*WHAT YOU SHOULD DO*: Look through the records, and whenever a line includes the word "light", copy it.

[SOURCE MATERIAL Boundary: Start]

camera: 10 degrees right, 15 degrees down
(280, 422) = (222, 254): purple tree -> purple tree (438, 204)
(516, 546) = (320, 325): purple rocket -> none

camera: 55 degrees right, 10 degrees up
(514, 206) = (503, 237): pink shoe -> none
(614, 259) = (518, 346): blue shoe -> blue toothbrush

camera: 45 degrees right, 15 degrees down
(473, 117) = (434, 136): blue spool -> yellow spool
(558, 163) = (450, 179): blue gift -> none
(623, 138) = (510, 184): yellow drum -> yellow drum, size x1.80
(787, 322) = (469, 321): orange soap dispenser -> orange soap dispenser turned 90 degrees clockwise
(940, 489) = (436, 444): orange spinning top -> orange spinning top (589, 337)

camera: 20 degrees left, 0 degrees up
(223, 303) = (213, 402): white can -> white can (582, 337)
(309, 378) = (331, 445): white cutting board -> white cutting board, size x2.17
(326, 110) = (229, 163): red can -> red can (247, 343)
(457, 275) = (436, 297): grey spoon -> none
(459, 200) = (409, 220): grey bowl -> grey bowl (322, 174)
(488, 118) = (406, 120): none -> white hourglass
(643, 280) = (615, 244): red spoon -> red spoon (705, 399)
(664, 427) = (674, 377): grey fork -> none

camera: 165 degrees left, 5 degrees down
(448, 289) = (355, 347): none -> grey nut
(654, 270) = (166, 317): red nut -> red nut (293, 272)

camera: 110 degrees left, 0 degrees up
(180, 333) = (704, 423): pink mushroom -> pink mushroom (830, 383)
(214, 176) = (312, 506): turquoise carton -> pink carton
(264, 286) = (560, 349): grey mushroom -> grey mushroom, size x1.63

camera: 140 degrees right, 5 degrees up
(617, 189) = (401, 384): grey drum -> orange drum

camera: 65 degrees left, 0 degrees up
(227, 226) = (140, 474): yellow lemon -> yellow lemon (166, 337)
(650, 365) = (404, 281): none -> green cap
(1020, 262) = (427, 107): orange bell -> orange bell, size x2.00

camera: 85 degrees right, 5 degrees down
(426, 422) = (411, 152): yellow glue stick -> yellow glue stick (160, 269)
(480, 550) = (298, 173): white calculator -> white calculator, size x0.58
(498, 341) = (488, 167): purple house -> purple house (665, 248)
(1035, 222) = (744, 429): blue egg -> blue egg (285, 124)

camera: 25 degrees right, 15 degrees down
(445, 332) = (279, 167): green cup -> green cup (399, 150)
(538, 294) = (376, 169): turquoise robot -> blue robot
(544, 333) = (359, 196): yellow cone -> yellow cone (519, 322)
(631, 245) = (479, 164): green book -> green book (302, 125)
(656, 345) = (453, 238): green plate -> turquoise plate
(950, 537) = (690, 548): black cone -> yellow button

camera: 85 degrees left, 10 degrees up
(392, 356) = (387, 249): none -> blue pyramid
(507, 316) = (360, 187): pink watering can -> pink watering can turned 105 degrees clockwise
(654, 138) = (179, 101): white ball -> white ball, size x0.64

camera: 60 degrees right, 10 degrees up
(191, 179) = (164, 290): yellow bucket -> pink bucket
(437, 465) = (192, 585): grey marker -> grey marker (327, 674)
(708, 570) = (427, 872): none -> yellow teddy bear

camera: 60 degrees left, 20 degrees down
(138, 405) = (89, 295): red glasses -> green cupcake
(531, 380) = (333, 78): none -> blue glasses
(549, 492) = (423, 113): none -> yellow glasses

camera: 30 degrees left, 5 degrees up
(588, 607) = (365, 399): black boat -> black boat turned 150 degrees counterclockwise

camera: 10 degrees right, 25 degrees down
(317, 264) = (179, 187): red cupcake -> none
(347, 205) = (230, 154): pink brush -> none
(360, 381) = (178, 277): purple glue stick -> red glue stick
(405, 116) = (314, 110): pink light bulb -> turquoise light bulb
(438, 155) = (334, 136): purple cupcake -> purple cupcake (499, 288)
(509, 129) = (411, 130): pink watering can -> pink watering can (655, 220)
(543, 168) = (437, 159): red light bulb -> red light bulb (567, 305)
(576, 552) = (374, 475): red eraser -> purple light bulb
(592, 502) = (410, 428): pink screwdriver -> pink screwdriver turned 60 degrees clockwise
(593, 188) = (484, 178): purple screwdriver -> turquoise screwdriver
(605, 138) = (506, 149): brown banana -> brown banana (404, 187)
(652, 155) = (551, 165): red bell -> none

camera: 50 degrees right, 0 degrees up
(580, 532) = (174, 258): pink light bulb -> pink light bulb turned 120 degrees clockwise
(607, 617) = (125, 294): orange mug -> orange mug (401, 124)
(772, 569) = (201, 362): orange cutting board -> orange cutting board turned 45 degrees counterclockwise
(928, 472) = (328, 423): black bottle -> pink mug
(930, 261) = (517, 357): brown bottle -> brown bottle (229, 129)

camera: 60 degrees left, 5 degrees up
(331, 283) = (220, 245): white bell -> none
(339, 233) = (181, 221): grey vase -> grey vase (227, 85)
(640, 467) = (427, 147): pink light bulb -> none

[SOURCE MATERIAL Boundary: End]

*PROBLEM SOLUTION*:
(405, 116) = (314, 110): pink light bulb -> turquoise light bulb
(543, 168) = (437, 159): red light bulb -> red light bulb (567, 305)
(576, 552) = (374, 475): red eraser -> purple light bulb
(580, 532) = (174, 258): pink light bulb -> pink light bulb turned 120 degrees clockwise
(640, 467) = (427, 147): pink light bulb -> none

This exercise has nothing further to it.